## TASK STATEMENT
Type out the data exactly as given. Skip any image.

## DATASET ENTRIES
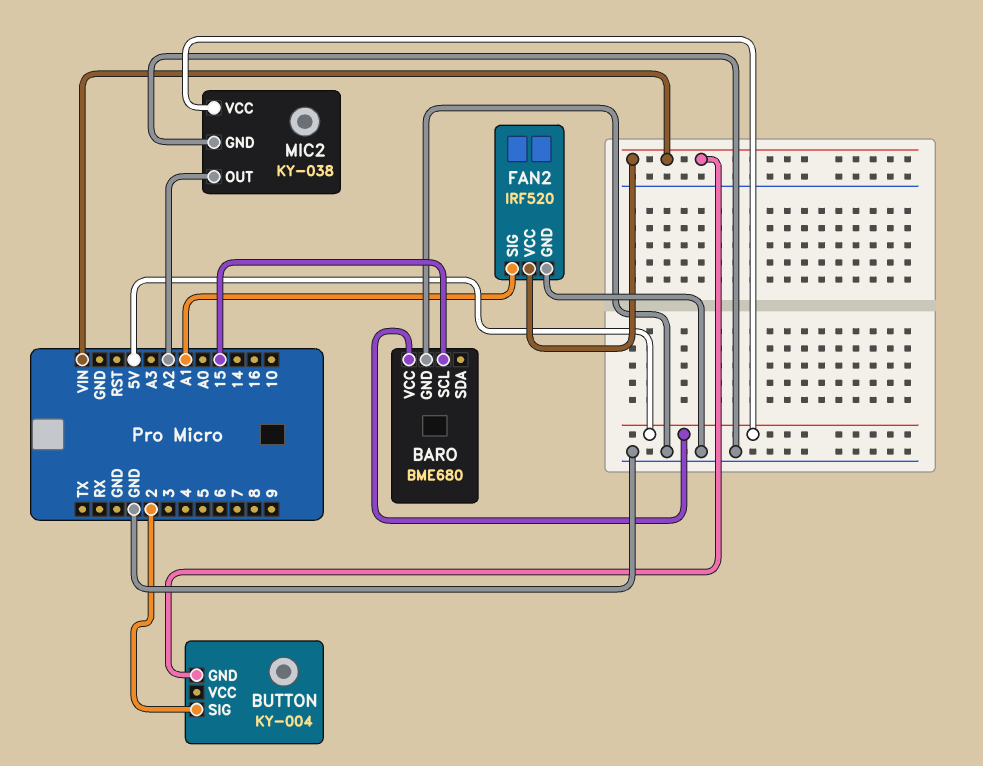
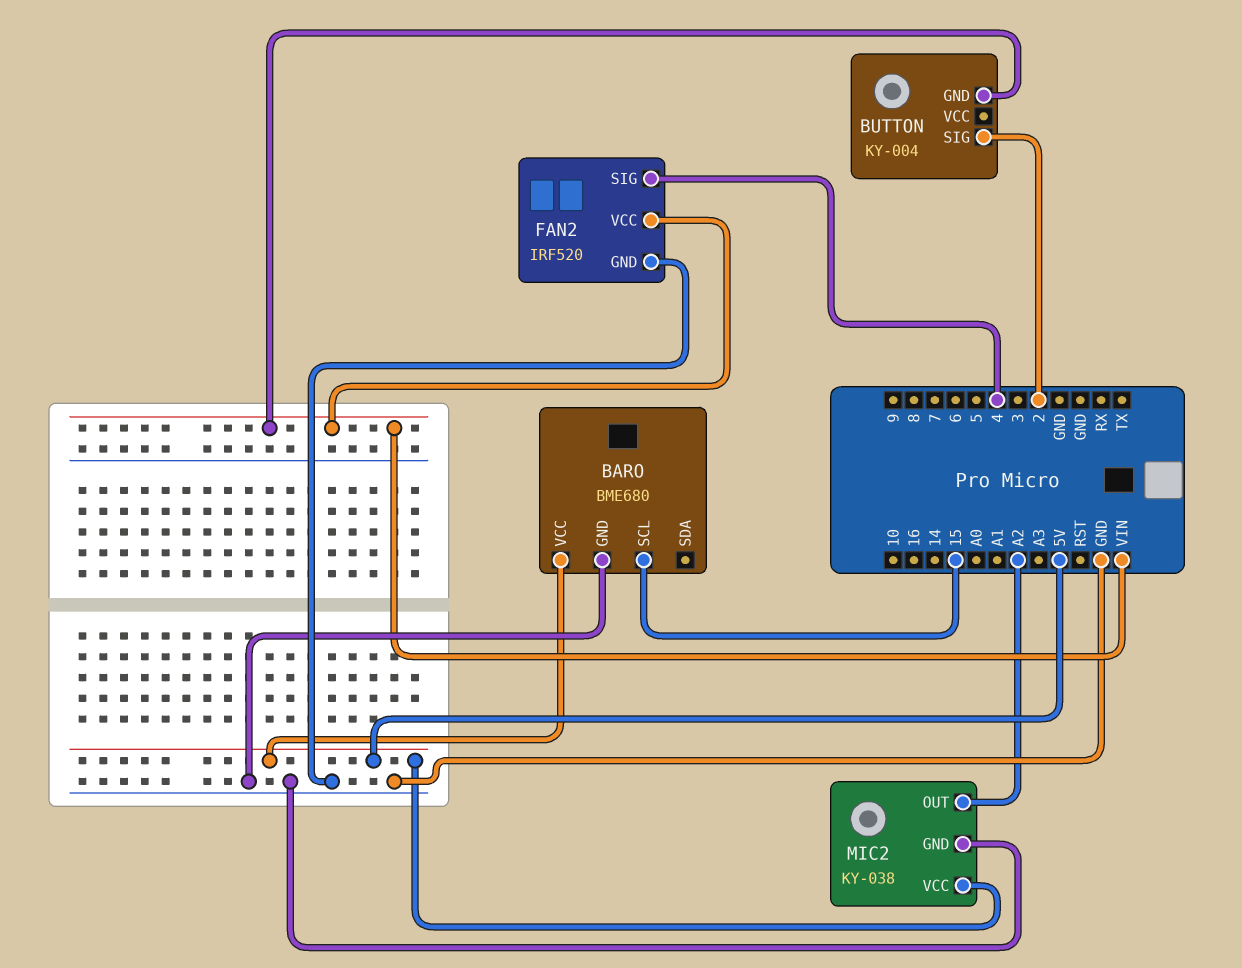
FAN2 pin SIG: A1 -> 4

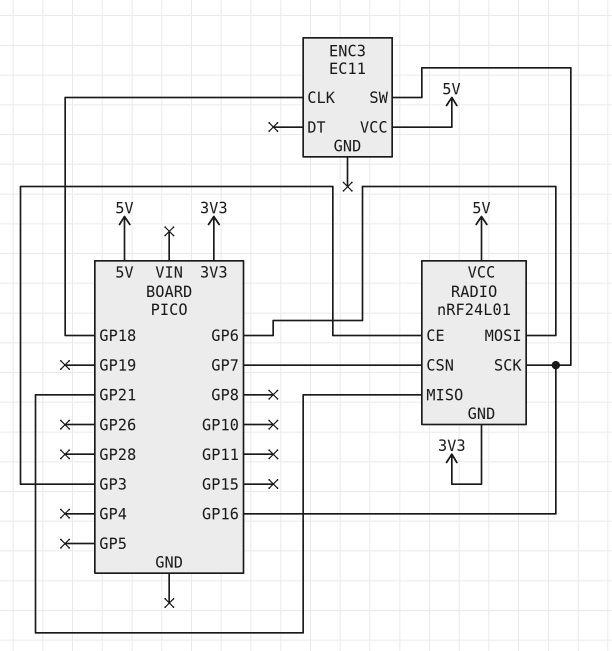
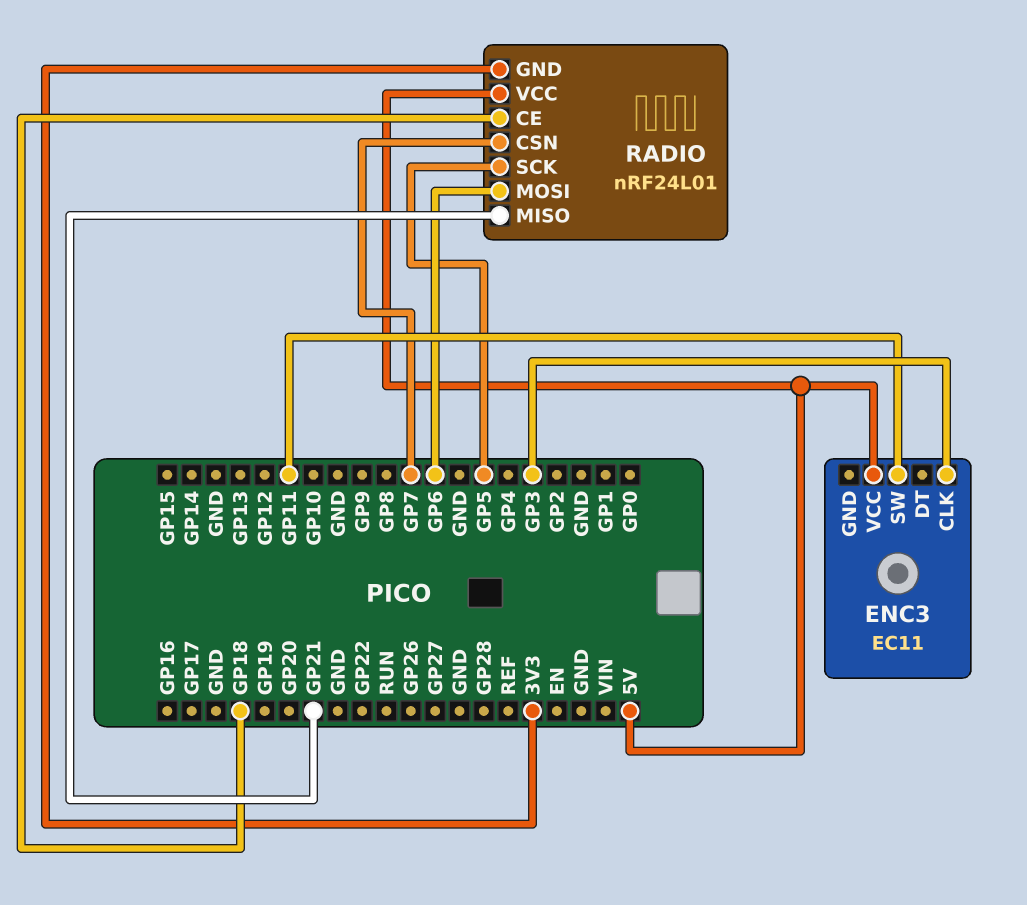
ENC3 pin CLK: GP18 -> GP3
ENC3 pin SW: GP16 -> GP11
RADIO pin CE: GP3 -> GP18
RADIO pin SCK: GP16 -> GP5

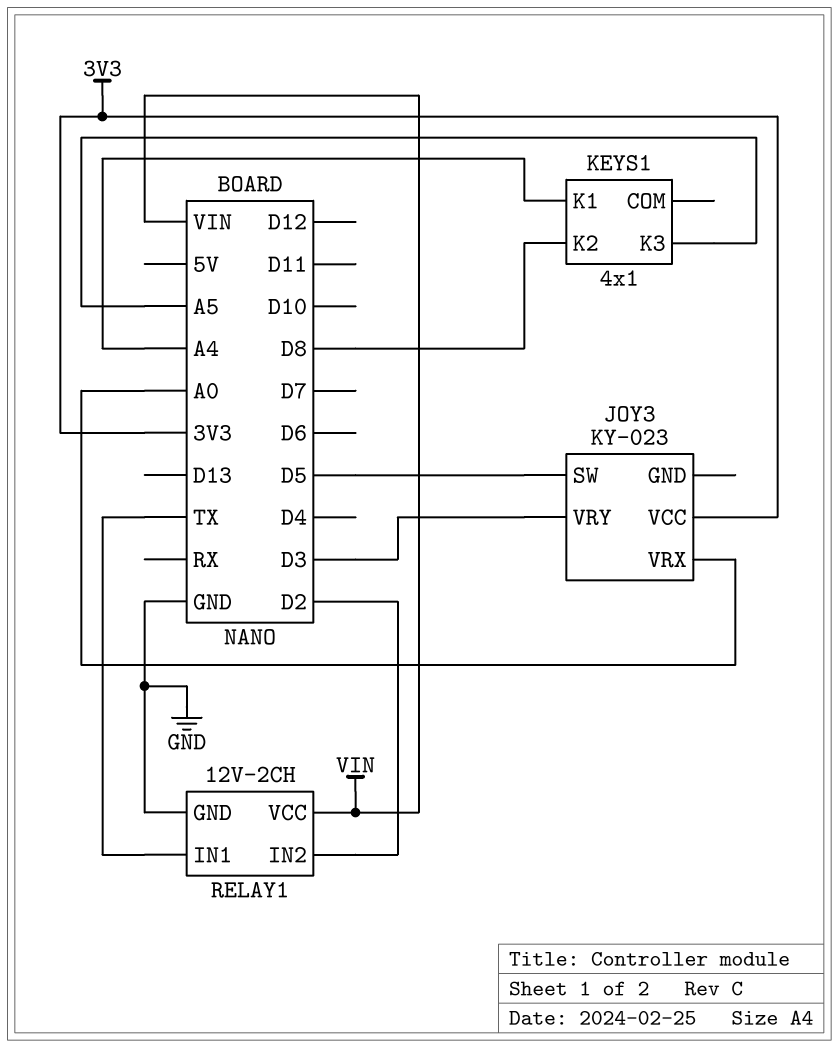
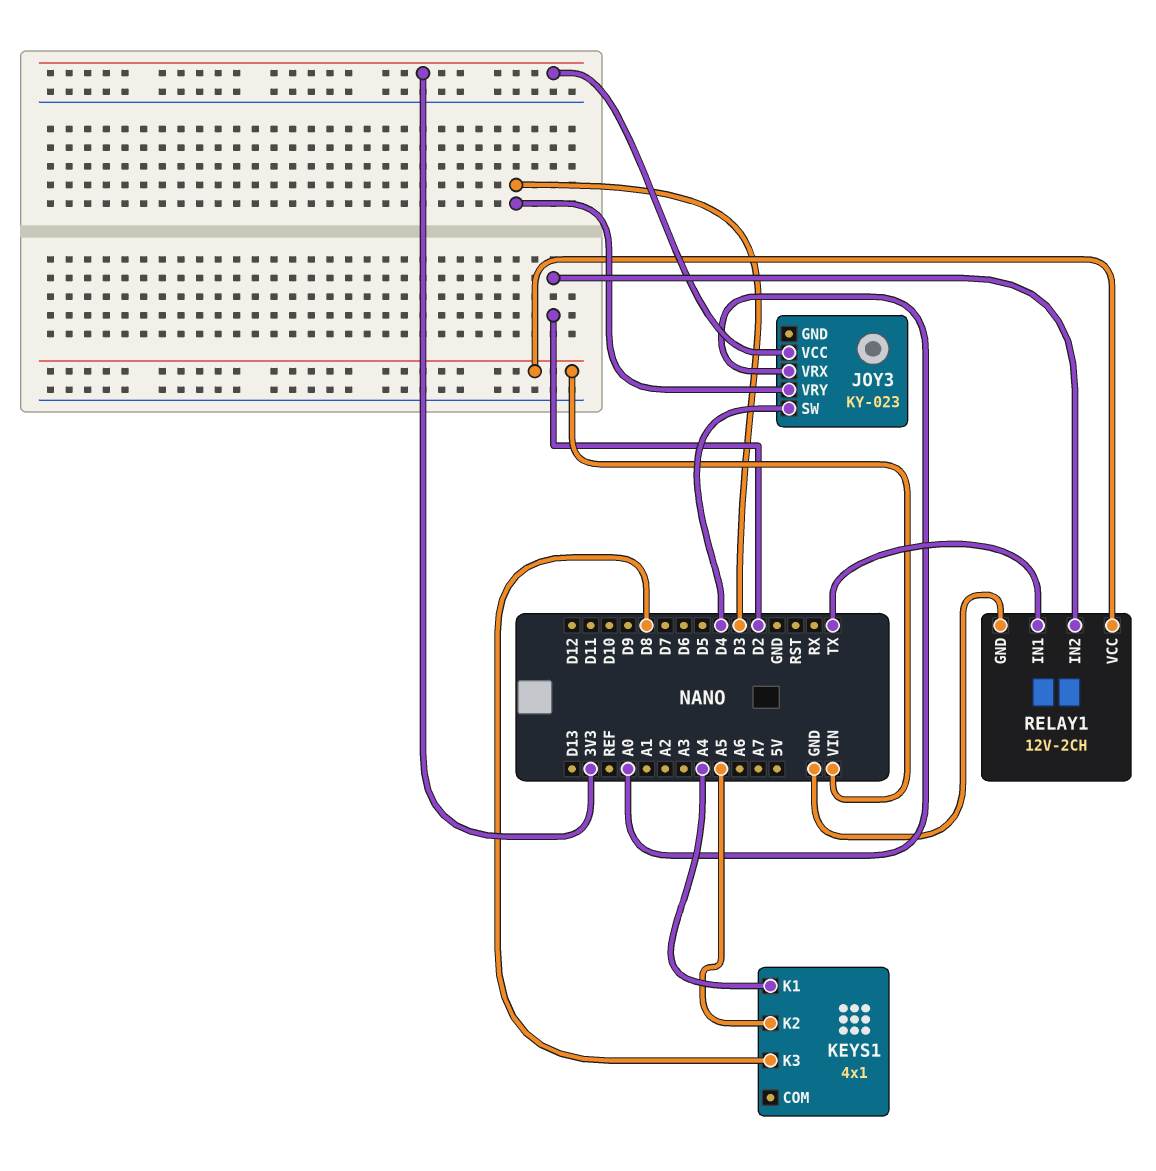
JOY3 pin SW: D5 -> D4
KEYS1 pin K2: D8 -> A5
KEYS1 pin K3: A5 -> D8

## ANSWER BELOW
FAN2 pin SIG: A1 -> 4

ENC3 pin CLK: GP18 -> GP3
ENC3 pin SW: GP16 -> GP11
RADIO pin CE: GP3 -> GP18
RADIO pin SCK: GP16 -> GP5

JOY3 pin SW: D5 -> D4
KEYS1 pin K2: D8 -> A5
KEYS1 pin K3: A5 -> D8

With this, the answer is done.